Version difference data
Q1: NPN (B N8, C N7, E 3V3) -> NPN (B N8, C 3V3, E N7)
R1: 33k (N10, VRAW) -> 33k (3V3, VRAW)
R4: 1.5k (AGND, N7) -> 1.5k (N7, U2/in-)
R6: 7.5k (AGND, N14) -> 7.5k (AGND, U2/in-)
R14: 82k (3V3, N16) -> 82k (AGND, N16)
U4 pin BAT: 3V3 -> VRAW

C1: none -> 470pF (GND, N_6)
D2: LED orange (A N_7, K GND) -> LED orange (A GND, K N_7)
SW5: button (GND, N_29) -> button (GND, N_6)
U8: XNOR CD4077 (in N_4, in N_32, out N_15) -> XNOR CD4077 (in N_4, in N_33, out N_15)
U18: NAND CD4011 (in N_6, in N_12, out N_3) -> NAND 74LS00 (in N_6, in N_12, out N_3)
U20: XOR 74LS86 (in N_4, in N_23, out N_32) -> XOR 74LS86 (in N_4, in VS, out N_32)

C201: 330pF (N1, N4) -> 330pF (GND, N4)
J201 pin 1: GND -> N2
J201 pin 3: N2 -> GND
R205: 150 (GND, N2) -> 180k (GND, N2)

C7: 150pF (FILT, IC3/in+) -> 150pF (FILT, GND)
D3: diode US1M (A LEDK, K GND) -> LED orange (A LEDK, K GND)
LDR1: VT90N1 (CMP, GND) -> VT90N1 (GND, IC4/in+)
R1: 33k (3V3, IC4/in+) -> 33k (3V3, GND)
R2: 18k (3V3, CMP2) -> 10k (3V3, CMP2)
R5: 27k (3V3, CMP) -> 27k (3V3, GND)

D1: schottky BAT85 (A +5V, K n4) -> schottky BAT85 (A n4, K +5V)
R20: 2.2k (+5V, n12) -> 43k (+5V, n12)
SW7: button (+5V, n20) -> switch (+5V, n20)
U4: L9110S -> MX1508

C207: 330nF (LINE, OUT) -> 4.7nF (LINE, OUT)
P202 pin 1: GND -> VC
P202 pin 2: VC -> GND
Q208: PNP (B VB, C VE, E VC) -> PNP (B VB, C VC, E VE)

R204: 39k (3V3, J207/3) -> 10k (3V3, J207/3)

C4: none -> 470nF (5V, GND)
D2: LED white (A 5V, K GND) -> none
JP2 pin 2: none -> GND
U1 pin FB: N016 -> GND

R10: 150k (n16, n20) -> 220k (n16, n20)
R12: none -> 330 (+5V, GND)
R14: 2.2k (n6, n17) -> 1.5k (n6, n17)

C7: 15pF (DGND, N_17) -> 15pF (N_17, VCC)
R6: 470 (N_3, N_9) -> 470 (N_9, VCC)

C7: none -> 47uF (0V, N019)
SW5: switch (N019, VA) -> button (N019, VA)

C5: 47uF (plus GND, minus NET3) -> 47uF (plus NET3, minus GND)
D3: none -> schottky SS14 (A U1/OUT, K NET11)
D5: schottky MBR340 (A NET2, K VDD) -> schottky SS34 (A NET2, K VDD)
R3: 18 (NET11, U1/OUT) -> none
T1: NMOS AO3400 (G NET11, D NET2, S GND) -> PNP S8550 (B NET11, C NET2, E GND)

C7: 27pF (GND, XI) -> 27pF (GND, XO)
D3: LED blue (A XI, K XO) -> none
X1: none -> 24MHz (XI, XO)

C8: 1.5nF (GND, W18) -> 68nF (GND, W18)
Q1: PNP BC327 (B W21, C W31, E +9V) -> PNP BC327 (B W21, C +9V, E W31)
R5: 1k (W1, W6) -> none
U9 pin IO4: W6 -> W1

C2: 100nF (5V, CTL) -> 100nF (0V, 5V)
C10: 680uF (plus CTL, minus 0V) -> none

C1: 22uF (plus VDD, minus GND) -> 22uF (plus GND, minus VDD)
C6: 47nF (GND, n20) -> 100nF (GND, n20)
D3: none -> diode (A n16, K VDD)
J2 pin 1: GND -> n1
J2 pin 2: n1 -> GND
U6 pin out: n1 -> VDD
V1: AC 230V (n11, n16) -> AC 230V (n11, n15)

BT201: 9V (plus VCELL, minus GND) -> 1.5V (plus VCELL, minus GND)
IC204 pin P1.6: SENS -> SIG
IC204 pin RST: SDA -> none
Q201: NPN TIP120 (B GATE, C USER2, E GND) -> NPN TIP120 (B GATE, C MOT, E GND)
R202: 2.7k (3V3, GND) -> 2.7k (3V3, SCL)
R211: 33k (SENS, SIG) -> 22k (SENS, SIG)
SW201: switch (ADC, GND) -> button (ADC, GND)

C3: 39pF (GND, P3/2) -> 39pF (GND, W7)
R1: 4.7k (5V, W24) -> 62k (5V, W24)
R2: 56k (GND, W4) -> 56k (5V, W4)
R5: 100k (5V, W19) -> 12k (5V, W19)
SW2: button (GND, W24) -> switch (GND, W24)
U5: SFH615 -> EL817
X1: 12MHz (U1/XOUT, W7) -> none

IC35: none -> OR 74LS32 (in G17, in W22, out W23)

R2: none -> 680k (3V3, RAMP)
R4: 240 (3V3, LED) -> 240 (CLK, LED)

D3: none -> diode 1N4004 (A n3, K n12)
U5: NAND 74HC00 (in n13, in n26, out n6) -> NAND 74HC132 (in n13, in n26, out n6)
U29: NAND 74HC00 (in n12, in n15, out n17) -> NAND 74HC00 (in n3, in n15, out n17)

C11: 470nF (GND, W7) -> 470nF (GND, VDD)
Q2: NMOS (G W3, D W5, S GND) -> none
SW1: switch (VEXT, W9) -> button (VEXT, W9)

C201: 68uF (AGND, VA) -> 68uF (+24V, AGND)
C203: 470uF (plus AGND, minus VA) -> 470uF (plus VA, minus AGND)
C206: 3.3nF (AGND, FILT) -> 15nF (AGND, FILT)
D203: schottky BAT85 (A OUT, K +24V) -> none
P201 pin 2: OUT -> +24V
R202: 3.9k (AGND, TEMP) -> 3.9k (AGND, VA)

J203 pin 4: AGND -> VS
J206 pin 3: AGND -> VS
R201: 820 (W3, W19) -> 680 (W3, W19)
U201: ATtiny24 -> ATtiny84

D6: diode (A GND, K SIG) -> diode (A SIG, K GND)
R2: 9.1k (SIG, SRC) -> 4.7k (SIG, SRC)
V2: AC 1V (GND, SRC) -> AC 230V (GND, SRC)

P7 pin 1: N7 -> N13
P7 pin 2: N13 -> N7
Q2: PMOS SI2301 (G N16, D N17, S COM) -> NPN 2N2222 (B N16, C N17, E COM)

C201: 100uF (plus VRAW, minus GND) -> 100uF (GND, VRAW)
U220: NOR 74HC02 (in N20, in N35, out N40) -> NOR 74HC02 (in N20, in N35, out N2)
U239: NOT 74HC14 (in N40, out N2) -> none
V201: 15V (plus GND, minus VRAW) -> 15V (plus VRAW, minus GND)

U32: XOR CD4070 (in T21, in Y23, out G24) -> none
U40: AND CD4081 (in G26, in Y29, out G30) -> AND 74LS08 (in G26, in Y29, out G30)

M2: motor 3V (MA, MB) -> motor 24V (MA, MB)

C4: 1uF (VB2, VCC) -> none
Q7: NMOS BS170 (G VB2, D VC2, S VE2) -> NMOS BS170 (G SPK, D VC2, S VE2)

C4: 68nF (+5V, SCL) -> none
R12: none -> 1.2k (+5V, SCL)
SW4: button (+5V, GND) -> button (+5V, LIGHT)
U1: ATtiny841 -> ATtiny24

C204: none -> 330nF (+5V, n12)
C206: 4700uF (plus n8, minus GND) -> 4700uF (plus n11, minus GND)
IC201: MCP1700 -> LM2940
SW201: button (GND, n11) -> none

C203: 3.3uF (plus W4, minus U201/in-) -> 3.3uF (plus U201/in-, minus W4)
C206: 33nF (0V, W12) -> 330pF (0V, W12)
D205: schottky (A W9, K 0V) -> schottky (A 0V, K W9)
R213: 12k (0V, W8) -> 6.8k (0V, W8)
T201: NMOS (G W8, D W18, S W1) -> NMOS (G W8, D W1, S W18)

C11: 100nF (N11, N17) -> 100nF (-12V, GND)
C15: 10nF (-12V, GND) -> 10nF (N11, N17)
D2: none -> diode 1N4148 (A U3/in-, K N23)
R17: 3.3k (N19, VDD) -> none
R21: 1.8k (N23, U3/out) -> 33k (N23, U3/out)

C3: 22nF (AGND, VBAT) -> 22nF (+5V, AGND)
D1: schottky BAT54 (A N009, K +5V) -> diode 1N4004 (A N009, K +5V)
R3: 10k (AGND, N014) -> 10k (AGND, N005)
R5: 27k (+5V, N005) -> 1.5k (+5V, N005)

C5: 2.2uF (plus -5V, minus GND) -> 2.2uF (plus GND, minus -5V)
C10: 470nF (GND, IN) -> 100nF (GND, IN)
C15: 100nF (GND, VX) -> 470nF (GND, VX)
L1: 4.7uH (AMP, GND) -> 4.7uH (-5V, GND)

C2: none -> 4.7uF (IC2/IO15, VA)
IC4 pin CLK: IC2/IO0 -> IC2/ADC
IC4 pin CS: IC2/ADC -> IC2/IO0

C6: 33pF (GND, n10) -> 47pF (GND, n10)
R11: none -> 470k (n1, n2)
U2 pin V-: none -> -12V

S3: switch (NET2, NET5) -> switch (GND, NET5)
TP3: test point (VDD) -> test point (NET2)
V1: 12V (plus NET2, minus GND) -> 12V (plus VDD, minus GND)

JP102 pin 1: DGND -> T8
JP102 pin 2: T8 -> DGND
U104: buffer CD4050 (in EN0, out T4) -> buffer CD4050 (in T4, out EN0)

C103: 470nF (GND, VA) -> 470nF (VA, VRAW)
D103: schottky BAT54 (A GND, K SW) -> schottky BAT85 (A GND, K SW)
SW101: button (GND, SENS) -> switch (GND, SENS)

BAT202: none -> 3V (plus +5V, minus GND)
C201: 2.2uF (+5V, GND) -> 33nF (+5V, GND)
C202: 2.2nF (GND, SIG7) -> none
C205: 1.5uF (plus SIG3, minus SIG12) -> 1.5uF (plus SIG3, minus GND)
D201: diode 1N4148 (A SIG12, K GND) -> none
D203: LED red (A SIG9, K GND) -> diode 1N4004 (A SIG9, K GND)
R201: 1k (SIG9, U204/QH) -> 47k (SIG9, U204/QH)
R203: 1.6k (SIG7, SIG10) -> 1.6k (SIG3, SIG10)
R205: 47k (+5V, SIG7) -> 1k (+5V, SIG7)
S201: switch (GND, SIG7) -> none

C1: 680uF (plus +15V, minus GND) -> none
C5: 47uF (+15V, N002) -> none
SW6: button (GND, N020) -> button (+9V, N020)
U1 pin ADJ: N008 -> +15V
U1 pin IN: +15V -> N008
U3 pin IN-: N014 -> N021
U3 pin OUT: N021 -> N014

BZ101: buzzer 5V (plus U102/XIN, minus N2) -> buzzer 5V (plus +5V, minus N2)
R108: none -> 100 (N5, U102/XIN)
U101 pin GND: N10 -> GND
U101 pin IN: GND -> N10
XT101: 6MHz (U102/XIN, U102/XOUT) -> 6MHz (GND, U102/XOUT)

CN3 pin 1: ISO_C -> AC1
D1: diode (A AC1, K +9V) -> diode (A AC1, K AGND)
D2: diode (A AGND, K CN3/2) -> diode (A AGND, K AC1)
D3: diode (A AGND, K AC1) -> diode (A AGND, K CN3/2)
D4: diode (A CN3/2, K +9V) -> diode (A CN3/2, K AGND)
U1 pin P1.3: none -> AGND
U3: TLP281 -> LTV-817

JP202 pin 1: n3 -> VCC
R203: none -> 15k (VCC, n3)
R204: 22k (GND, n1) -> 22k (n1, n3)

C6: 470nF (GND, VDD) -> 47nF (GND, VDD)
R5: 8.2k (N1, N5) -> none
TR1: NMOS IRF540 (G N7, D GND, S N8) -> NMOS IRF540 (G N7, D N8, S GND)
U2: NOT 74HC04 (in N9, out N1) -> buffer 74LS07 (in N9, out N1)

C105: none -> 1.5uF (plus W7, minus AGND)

* _WHAT IS EXPECTED_
Repeat exactly the lines of the data from the first one through the line with "D2: LED orange", both of them included.

* _REPLY_
Q1: NPN (B N8, C N7, E 3V3) -> NPN (B N8, C 3V3, E N7)
R1: 33k (N10, VRAW) -> 33k (3V3, VRAW)
R4: 1.5k (AGND, N7) -> 1.5k (N7, U2/in-)
R6: 7.5k (AGND, N14) -> 7.5k (AGND, U2/in-)
R14: 82k (3V3, N16) -> 82k (AGND, N16)
U4 pin BAT: 3V3 -> VRAW

C1: none -> 470pF (GND, N_6)
D2: LED orange (A N_7, K GND) -> LED orange (A GND, K N_7)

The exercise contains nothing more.